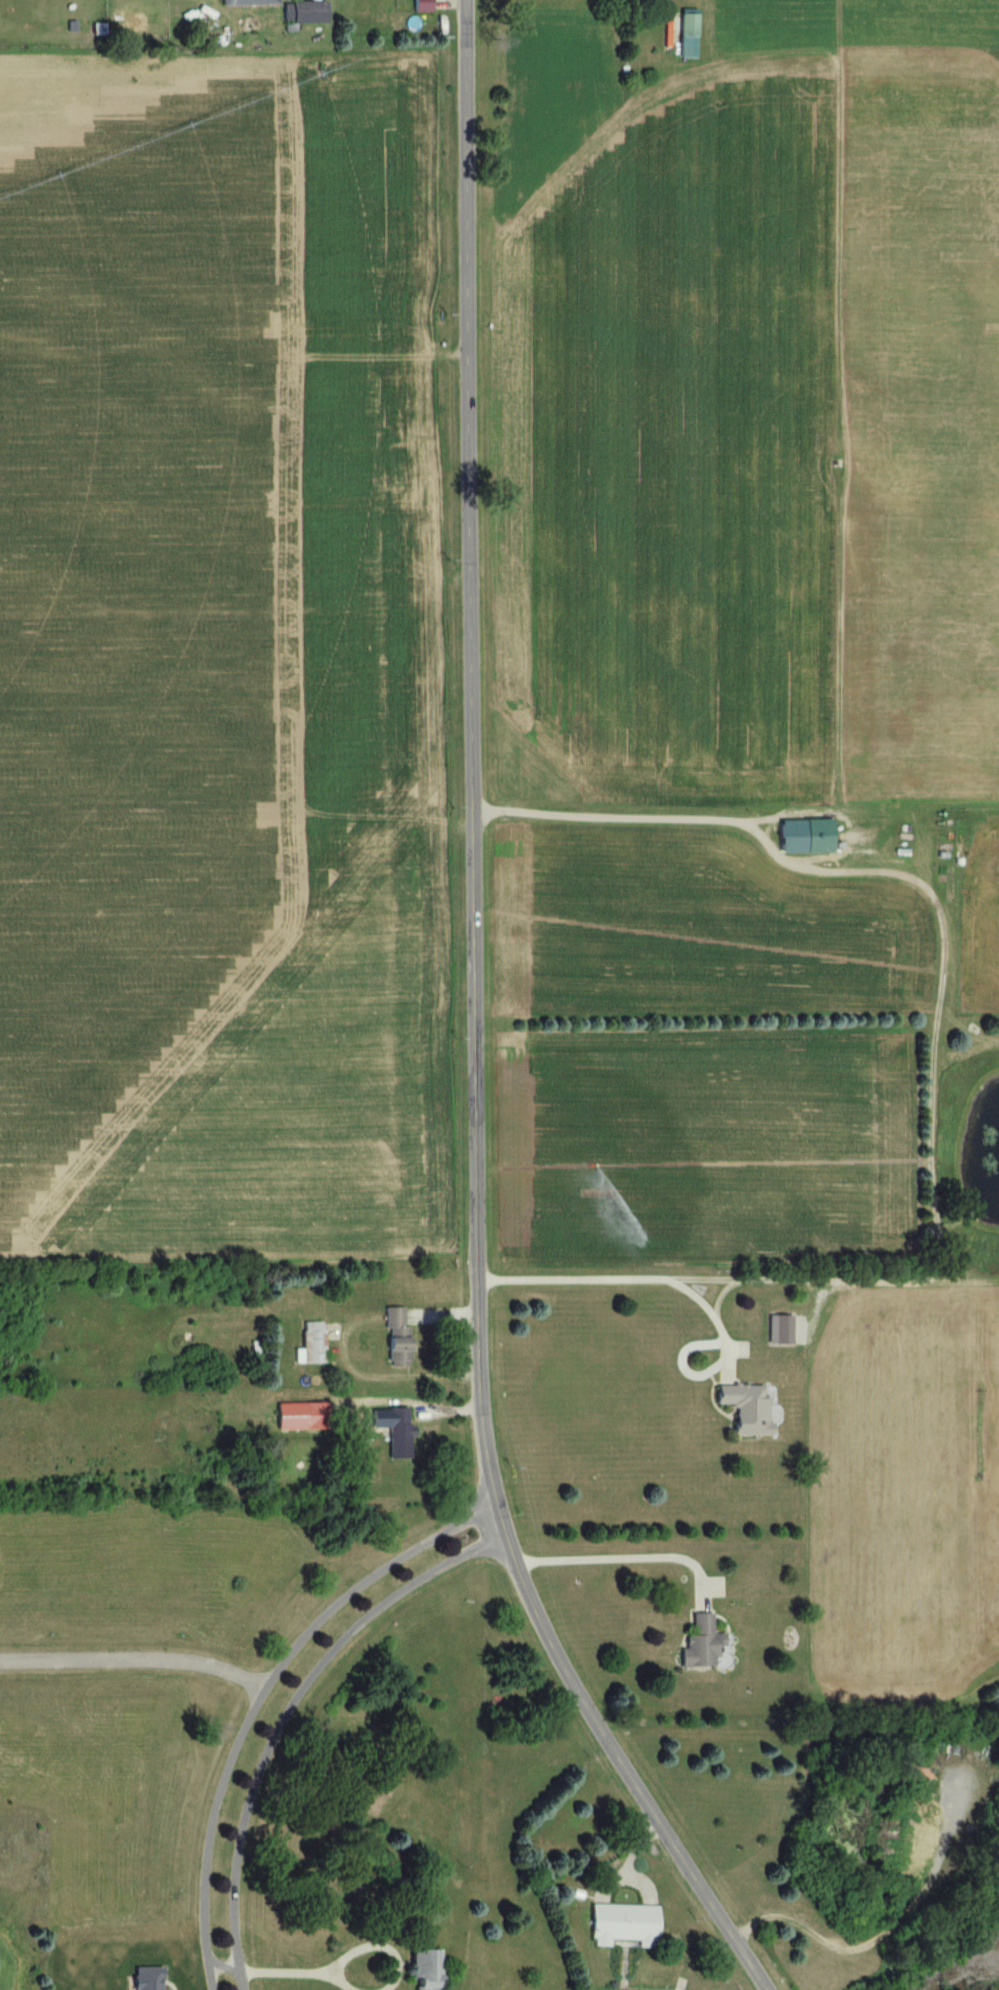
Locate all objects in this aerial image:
building: (247, 2)
building: (420, 6)
building: (302, 13)
building: (688, 25)
crop: (220, 662)
road: (619, 818)
building: (804, 836)
road: (470, 1031)
road: (620, 1280)
building: (391, 1339)
building: (309, 1343)
building: (742, 1408)
building: (297, 1417)
building: (390, 1431)
road: (623, 1558)
building: (699, 1643)
road: (135, 1660)
road: (260, 1696)
road: (285, 1715)
building: (621, 1926)
road: (884, 1932)
park: (45, 1946)
building: (422, 1969)
river: (974, 1977)

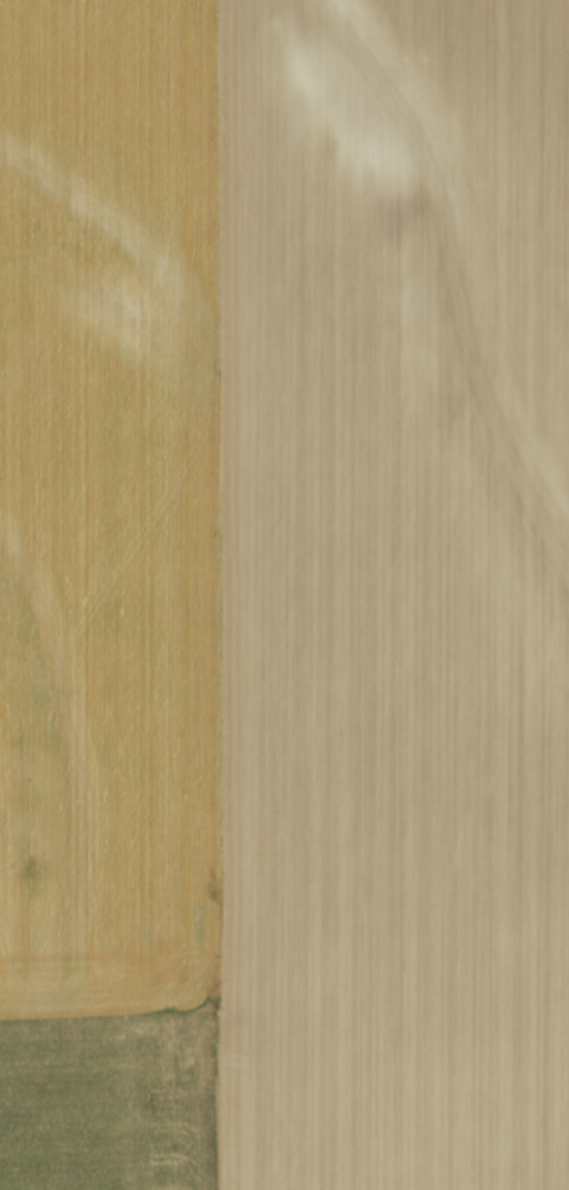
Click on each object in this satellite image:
crop: (284, 595)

========================

TASK ITEM => Output the data exactly, pictures omitted.

ANSWER AREA =>
Locate all objects in this aerial image:
building: (247, 2)
building: (420, 6)
building: (302, 13)
building: (688, 25)
crop: (220, 662)
road: (619, 818)
building: (804, 836)
road: (470, 1031)
road: (620, 1280)
building: (391, 1339)
building: (309, 1343)
building: (742, 1408)
building: (297, 1417)
building: (390, 1431)
road: (623, 1558)
building: (699, 1643)
road: (135, 1660)
road: (260, 1696)
road: (285, 1715)
building: (621, 1926)
road: (884, 1932)
park: (45, 1946)
building: (422, 1969)
river: (974, 1977)

Click on each object in this satellite image:
crop: (284, 595)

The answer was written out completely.